Coordinate-based object records
=-=-=
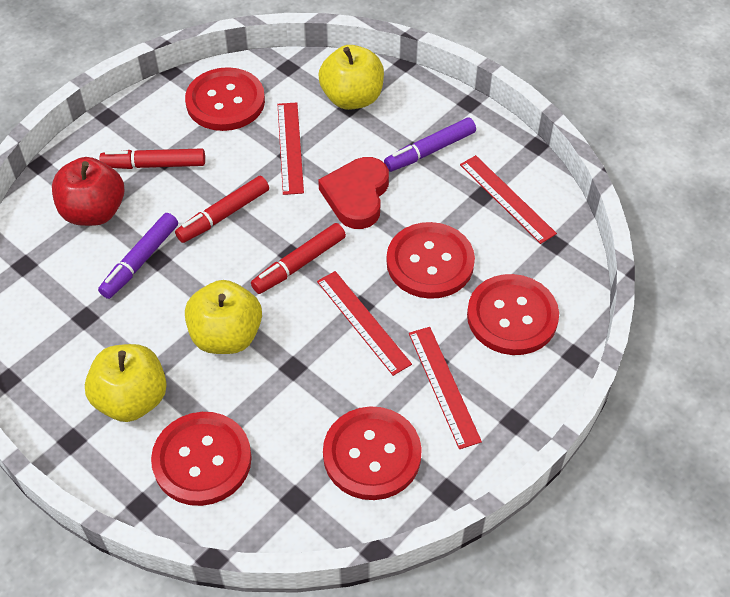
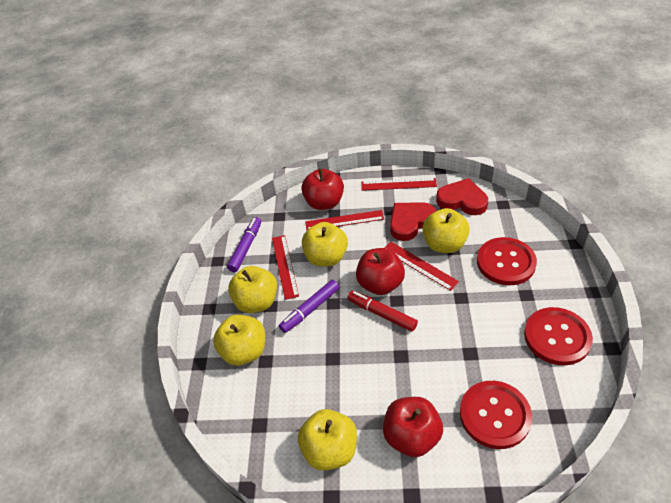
red apple: 1 -> 3
red button: 5 -> 3
red heart: 1 -> 2
red marker: 3 -> 1
yellow apple: 3 -> 5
=-=-=
▶ Exercise aim:
Output all the records above again exactly, with the pictures dropped.

▶ Answer box:
red apple: 1 -> 3
red button: 5 -> 3
red heart: 1 -> 2
red marker: 3 -> 1
yellow apple: 3 -> 5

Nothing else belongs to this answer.